#### Directions
Would you please copy every line from the records that contains the word "swapped"?

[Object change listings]
+++
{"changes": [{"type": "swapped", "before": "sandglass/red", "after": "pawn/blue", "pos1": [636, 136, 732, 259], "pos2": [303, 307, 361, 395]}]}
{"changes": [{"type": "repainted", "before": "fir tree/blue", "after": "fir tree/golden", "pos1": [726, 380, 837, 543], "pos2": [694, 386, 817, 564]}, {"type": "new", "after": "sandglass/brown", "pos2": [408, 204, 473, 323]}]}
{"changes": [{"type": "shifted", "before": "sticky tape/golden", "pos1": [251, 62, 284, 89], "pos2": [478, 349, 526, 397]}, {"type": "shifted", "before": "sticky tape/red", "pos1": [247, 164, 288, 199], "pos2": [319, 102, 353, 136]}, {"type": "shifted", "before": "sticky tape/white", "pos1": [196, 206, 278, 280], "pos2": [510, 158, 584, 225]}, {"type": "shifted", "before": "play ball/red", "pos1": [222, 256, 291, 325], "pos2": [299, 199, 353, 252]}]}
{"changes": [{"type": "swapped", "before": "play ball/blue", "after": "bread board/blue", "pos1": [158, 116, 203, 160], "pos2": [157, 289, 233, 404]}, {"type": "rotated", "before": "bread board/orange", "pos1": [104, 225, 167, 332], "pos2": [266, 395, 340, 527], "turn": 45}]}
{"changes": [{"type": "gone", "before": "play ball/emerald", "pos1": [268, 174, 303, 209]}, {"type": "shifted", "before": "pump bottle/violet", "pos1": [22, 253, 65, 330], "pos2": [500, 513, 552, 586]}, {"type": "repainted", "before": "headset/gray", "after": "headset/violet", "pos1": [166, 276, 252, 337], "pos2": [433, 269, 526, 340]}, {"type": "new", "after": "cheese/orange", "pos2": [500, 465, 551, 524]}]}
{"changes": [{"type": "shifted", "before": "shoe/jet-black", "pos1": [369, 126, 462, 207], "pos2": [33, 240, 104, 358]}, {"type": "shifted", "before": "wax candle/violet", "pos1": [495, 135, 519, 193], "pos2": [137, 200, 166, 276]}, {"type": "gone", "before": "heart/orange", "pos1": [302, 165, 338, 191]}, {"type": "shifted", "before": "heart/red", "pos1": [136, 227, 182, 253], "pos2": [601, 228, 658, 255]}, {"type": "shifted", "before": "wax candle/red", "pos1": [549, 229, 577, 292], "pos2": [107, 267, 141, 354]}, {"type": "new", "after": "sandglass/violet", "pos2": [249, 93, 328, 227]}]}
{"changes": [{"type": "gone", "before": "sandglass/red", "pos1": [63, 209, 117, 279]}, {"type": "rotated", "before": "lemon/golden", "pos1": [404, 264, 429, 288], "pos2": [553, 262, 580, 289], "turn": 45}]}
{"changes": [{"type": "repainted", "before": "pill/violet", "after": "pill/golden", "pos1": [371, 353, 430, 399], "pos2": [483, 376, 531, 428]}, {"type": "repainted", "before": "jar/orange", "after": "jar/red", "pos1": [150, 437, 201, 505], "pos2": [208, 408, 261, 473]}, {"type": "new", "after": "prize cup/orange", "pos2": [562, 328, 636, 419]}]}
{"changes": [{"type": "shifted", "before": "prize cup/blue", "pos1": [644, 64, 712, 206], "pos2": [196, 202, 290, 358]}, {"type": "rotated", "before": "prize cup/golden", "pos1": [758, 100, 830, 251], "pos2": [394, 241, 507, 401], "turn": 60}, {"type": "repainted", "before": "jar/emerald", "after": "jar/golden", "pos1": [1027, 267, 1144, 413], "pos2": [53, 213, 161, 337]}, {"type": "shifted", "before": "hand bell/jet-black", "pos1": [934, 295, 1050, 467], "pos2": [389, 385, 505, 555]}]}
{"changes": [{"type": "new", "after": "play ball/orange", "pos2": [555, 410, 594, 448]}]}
+++
#### Task solution
{"changes": [{"type": "swapped", "before": "sandglass/red", "after": "pawn/blue", "pos1": [636, 136, 732, 259], "pos2": [303, 307, 361, 395]}]}
{"changes": [{"type": "swapped", "before": "play ball/blue", "after": "bread board/blue", "pos1": [158, 116, 203, 160], "pos2": [157, 289, 233, 404]}, {"type": "rotated", "before": "bread board/orange", "pos1": [104, 225, 167, 332], "pos2": [266, 395, 340, 527], "turn": 45}]}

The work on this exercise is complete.